Work task: Give back every record exactly, with its pictures left out.

Change listing data:

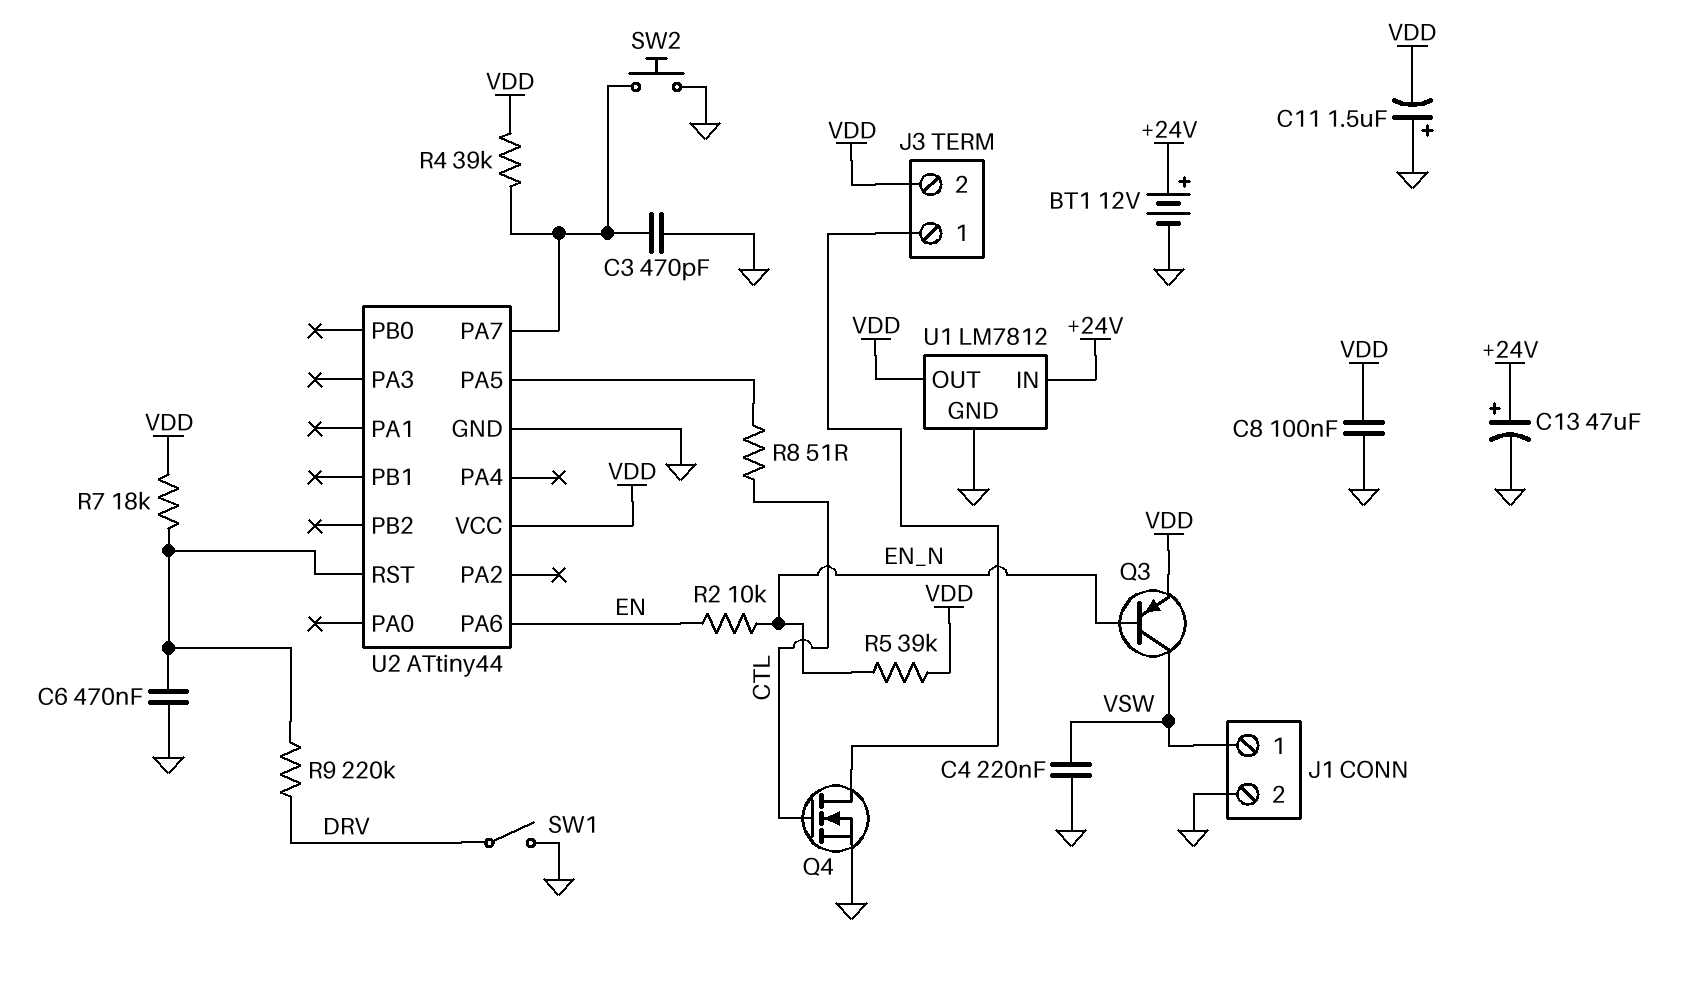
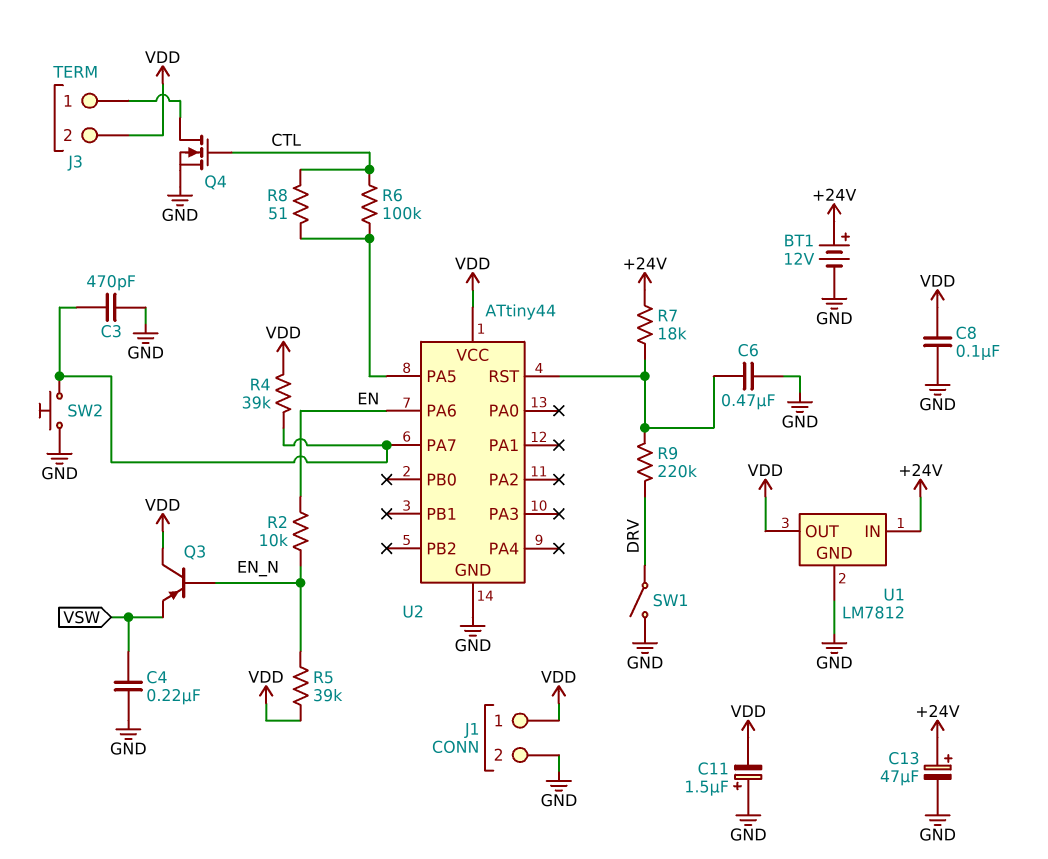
J1 pin 1: VSW -> VDD
Q3: PNP (B EN_N, C VSW, E VDD) -> PNP (B EN_N, C VDD, E VSW)
R6: none -> 100k (CTL, U2/PA5)
R7: 18k (U2/RST, VDD) -> 18k (+24V, U2/RST)

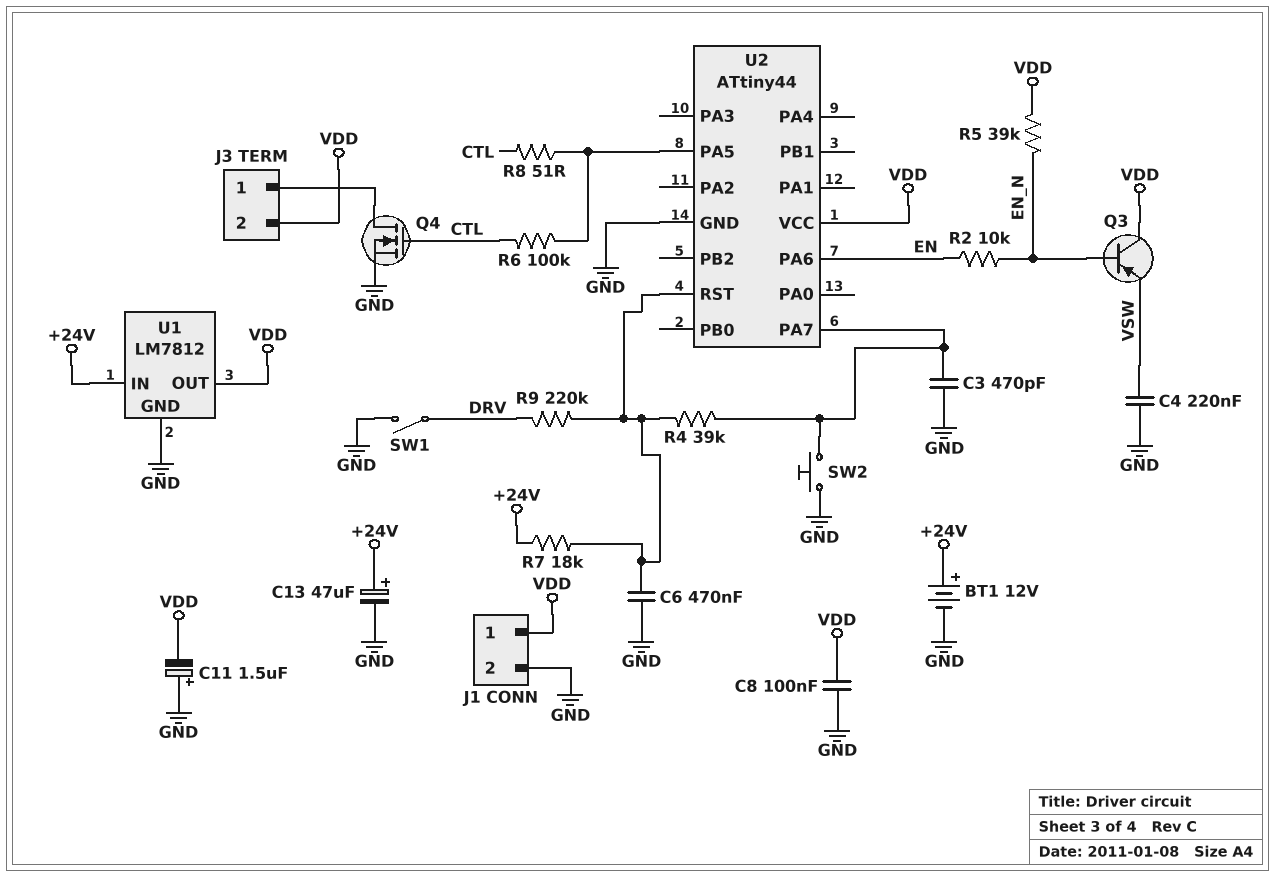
R4: 39k (U2/PA7, VDD) -> 39k (U2/PA7, U2/RST)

Result for this exercise:
J1 pin 1: VSW -> VDD
Q3: PNP (B EN_N, C VSW, E VDD) -> PNP (B EN_N, C VDD, E VSW)
R6: none -> 100k (CTL, U2/PA5)
R7: 18k (U2/RST, VDD) -> 18k (+24V, U2/RST)

R4: 39k (U2/PA7, VDD) -> 39k (U2/PA7, U2/RST)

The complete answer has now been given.